- [THE RECORDS]:
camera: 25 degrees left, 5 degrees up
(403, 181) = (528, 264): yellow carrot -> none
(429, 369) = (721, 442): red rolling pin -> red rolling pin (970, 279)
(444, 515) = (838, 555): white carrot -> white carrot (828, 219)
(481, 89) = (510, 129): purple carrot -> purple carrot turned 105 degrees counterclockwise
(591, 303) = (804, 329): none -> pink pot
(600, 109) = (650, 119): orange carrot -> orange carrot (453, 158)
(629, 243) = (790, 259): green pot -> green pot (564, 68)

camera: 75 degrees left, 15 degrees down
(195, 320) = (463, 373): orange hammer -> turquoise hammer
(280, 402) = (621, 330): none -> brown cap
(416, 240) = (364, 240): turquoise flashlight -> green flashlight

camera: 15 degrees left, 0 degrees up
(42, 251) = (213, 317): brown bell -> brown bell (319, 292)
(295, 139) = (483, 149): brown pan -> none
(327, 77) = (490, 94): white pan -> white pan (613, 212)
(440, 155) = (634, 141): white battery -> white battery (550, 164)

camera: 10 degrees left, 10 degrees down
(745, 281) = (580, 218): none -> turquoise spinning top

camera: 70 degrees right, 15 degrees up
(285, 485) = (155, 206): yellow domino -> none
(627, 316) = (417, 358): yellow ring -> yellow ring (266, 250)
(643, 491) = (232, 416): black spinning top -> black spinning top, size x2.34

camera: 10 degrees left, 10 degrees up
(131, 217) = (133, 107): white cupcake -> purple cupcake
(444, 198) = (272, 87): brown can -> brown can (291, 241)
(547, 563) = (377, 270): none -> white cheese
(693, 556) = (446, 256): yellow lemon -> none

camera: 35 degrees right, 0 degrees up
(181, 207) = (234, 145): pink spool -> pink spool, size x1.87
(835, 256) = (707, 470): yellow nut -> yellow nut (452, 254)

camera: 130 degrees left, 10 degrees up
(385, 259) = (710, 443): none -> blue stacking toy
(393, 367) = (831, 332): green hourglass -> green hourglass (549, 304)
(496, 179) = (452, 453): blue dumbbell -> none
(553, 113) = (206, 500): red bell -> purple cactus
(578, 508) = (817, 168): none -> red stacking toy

- [YOUR ASSIGNMENT]:
Set out, exactly as written, the lines from the line with "camera: 10 degrees left, 10 degrees up" to the last line of the records, inclusive, and only those lines.

- [OUTPUT]:
camera: 10 degrees left, 10 degrees up
(131, 217) = (133, 107): white cupcake -> purple cupcake
(444, 198) = (272, 87): brown can -> brown can (291, 241)
(547, 563) = (377, 270): none -> white cheese
(693, 556) = (446, 256): yellow lemon -> none

camera: 35 degrees right, 0 degrees up
(181, 207) = (234, 145): pink spool -> pink spool, size x1.87
(835, 256) = (707, 470): yellow nut -> yellow nut (452, 254)

camera: 130 degrees left, 10 degrees up
(385, 259) = (710, 443): none -> blue stacking toy
(393, 367) = (831, 332): green hourglass -> green hourglass (549, 304)
(496, 179) = (452, 453): blue dumbbell -> none
(553, 113) = (206, 500): red bell -> purple cactus
(578, 508) = (817, 168): none -> red stacking toy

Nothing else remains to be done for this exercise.